Recorded data
· · · · · · ·

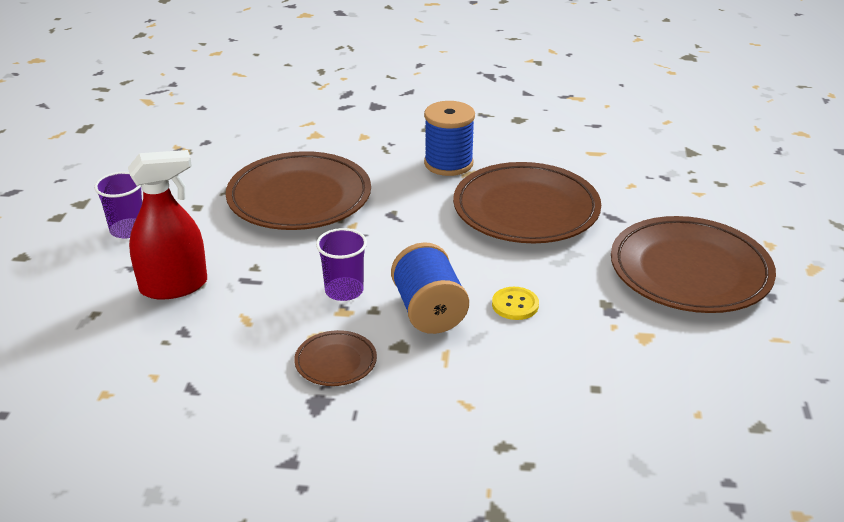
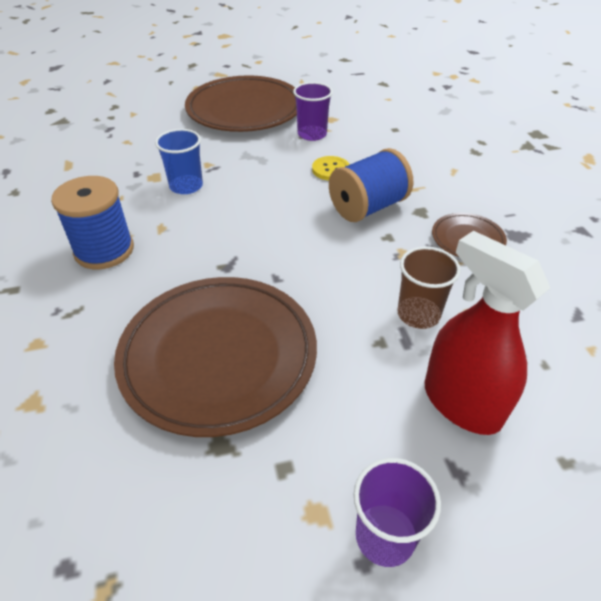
camera: 110 degrees left, 10 degrees up
purple cup [316,228,367,301] -> purple cup moved to [293,82,333,141]
brown plate [453,162,601,243] -> blue cup [155,129,203,194]
none -> brown cup [397,246,461,329]

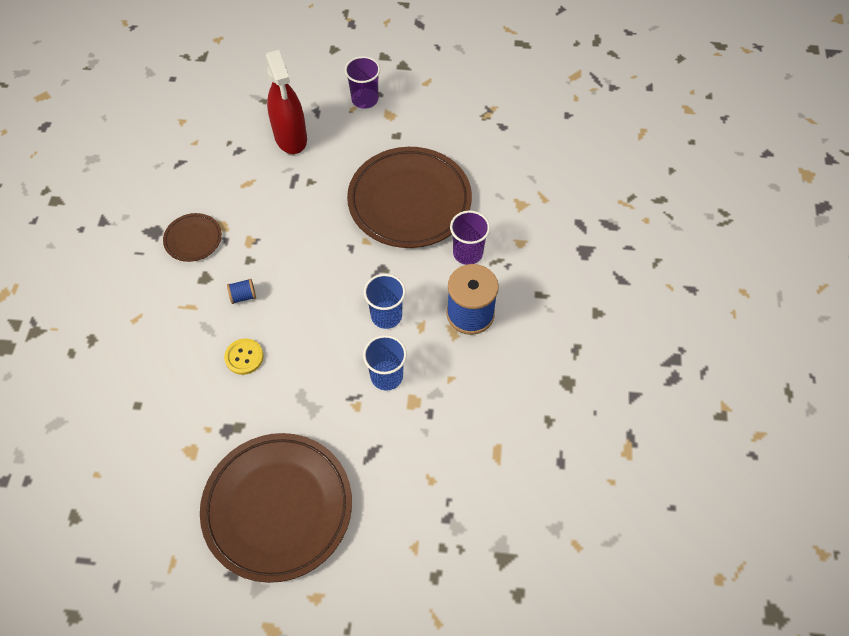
camera: 160 degrees left, 15 degrees up
purple cup [293,82,333,141] -> purple cup moved to [450,211,490,265]
blue spool [329,148,413,222] -> blue spool [227,279,256,304], size x0.43
brown cup [397,246,461,329] -> none
none -> blue cup [364,274,406,329]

· · · · · · ·

WORK INSTRUCTION: Starting with the line that contains "purple cup [316,228,367,301]", print every remaining line of the records above, exactly as it stands. Do not print the pictures.

SOLUTION TO THE PROBLEM:
purple cup [316,228,367,301] -> purple cup moved to [293,82,333,141]
brown plate [453,162,601,243] -> blue cup [155,129,203,194]
none -> brown cup [397,246,461,329]

camera: 160 degrees left, 15 degrees up
purple cup [293,82,333,141] -> purple cup moved to [450,211,490,265]
blue spool [329,148,413,222] -> blue spool [227,279,256,304], size x0.43
brown cup [397,246,461,329] -> none
none -> blue cup [364,274,406,329]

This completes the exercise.